(Supplied material Opens)
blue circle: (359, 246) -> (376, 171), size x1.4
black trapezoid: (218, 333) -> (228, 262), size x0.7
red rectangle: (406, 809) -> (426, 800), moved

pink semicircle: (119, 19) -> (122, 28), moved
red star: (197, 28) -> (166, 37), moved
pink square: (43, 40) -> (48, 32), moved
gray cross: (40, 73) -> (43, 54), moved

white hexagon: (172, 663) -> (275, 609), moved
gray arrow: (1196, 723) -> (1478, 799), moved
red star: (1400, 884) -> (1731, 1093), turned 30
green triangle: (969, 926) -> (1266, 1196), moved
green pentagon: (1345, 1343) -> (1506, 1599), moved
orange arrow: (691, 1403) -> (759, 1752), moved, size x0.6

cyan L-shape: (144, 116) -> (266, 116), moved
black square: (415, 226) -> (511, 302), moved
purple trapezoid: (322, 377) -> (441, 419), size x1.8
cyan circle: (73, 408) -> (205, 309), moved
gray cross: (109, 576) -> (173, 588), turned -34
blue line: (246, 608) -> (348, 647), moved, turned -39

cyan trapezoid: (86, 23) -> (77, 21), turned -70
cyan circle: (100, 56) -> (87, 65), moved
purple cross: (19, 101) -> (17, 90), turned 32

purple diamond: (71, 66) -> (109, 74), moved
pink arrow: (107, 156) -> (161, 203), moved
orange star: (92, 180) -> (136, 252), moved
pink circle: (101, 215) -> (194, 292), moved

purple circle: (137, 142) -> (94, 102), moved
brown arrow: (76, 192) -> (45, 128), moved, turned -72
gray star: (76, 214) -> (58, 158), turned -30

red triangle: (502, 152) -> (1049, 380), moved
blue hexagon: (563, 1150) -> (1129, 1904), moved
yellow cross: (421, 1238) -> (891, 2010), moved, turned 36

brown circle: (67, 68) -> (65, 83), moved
(Supplied material Closes)
Exercise aim: Lines before the one containing "orange arrow: (691, 1403)" are to be left out; that line and every line after it through the end of the data should be copied exactly.

Completed exercise:
orange arrow: (691, 1403) -> (759, 1752), moved, size x0.6

cyan L-shape: (144, 116) -> (266, 116), moved
black square: (415, 226) -> (511, 302), moved
purple trapezoid: (322, 377) -> (441, 419), size x1.8
cyan circle: (73, 408) -> (205, 309), moved
gray cross: (109, 576) -> (173, 588), turned -34
blue line: (246, 608) -> (348, 647), moved, turned -39

cyan trapezoid: (86, 23) -> (77, 21), turned -70
cyan circle: (100, 56) -> (87, 65), moved
purple cross: (19, 101) -> (17, 90), turned 32

purple diamond: (71, 66) -> (109, 74), moved
pink arrow: (107, 156) -> (161, 203), moved
orange star: (92, 180) -> (136, 252), moved
pink circle: (101, 215) -> (194, 292), moved

purple circle: (137, 142) -> (94, 102), moved
brown arrow: (76, 192) -> (45, 128), moved, turned -72
gray star: (76, 214) -> (58, 158), turned -30

red triangle: (502, 152) -> (1049, 380), moved
blue hexagon: (563, 1150) -> (1129, 1904), moved
yellow cross: (421, 1238) -> (891, 2010), moved, turned 36

brown circle: (67, 68) -> (65, 83), moved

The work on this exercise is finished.